*** Input material ***

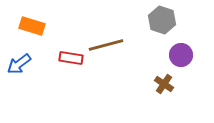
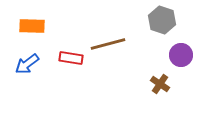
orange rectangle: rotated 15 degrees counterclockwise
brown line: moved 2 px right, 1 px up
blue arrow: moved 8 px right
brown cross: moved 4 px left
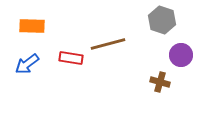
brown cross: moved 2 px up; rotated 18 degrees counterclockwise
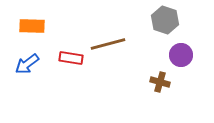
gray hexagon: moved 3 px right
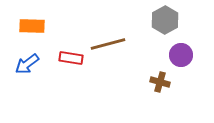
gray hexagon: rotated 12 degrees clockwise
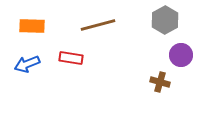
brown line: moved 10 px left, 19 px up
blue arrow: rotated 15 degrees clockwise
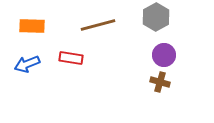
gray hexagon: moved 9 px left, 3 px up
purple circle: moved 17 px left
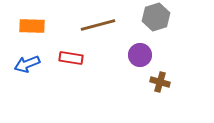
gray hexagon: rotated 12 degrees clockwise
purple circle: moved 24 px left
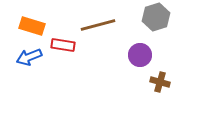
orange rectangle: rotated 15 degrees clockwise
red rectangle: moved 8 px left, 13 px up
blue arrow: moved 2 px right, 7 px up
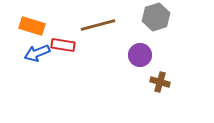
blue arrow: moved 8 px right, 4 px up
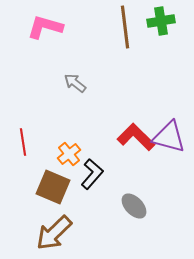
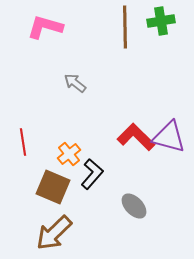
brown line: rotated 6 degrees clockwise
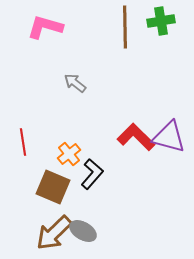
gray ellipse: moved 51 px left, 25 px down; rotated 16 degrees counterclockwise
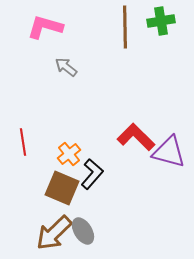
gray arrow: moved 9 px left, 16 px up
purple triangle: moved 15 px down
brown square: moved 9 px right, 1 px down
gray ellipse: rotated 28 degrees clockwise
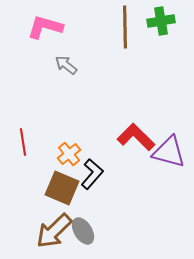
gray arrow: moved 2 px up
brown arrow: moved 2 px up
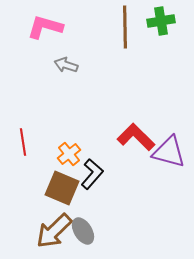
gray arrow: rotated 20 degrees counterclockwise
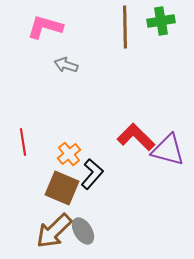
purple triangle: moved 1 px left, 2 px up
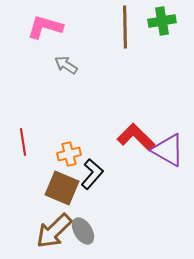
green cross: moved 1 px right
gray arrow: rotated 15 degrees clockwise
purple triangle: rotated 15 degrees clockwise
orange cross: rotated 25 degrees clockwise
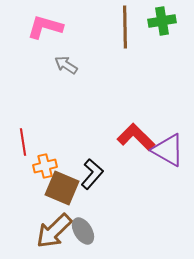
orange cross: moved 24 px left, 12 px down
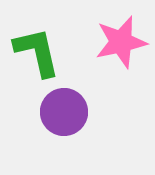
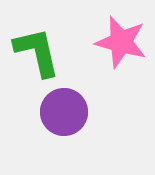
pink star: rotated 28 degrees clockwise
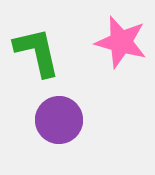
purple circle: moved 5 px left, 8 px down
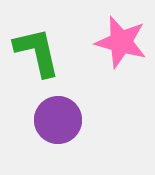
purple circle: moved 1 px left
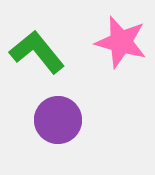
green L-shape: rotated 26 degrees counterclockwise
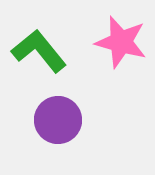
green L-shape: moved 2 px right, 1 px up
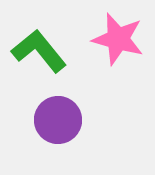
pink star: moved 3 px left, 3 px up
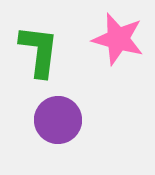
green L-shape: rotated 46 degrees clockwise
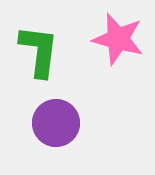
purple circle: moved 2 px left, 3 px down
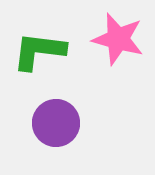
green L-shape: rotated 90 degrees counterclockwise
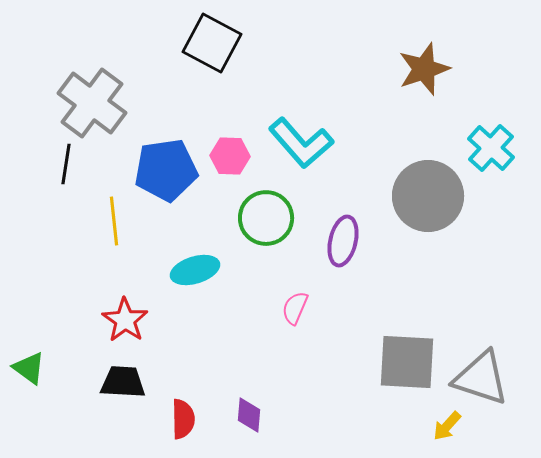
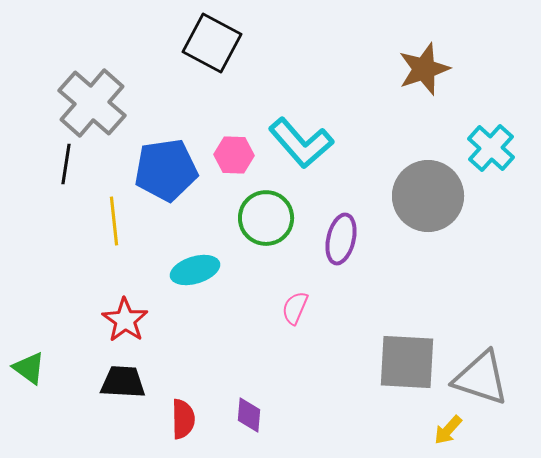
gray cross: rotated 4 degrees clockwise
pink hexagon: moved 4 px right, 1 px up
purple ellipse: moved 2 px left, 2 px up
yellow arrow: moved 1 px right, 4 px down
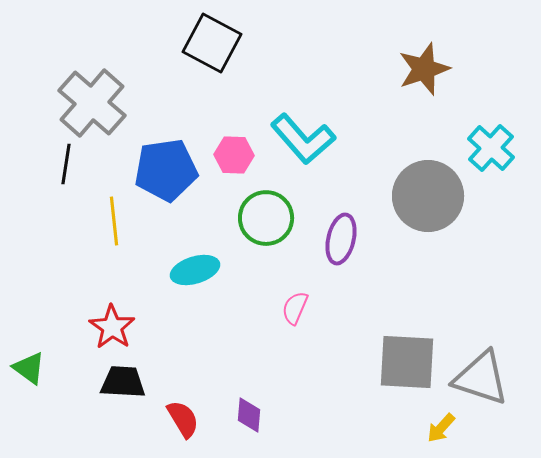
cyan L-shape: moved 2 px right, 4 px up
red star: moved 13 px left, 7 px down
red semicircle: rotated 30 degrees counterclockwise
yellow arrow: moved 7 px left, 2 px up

***

What to do -
Lay out the lines of the entries above as a single numbered list covering all of them, skipping blank lines. Leave the pictures out of the list.

Response for this exercise -
1. orange rectangle: rotated 15 degrees counterclockwise
2. brown line: moved 2 px right, 1 px up
3. blue arrow: moved 8 px right
4. brown cross: moved 4 px left
5. brown cross: moved 2 px up; rotated 18 degrees counterclockwise
6. gray hexagon: moved 3 px right
7. gray hexagon: rotated 12 degrees clockwise
8. brown line: moved 10 px left, 19 px up
9. blue arrow: rotated 15 degrees clockwise
10. gray hexagon: moved 9 px left, 3 px up
11. purple circle: moved 17 px left
12. gray hexagon: rotated 12 degrees clockwise
13. purple circle: moved 24 px left
14. orange rectangle: rotated 15 degrees clockwise
15. red rectangle: moved 8 px left, 13 px up
16. blue arrow: moved 2 px right, 7 px up
17. blue arrow: moved 8 px right, 4 px up
18. brown line: rotated 6 degrees clockwise
19. gray ellipse: moved 51 px left, 25 px down; rotated 16 degrees counterclockwise
20. gray arrow: moved 9 px left, 16 px up
21. purple triangle: moved 15 px down
22. brown square: moved 9 px right, 1 px down
23. gray ellipse: rotated 28 degrees clockwise
24. gray arrow: moved 2 px up
25. brown arrow: moved 2 px up
26. gray arrow: rotated 20 degrees counterclockwise
27. purple triangle: moved 1 px left, 2 px up
28. green cross: moved 1 px right
29. gray arrow: rotated 15 degrees clockwise
30. purple triangle: rotated 15 degrees clockwise
31. orange cross: rotated 25 degrees clockwise
32. orange cross: moved 24 px left, 12 px down
33. pink star: rotated 28 degrees clockwise
34. purple circle: moved 5 px left, 8 px down
35. purple circle: moved 1 px left
36. green L-shape: rotated 26 degrees counterclockwise
37. green L-shape: moved 2 px right, 1 px up
38. pink star: moved 3 px left, 3 px up
39. green L-shape: rotated 46 degrees clockwise
40. purple circle: moved 2 px left, 3 px down
41. green L-shape: rotated 90 degrees counterclockwise
42. gray cross: rotated 4 degrees clockwise
43. pink hexagon: moved 4 px right, 1 px up
44. purple ellipse: moved 2 px left, 2 px up
45. yellow arrow: moved 1 px right, 4 px down
46. cyan L-shape: moved 2 px right, 4 px up
47. red star: moved 13 px left, 7 px down
48. red semicircle: rotated 30 degrees counterclockwise
49. yellow arrow: moved 7 px left, 2 px up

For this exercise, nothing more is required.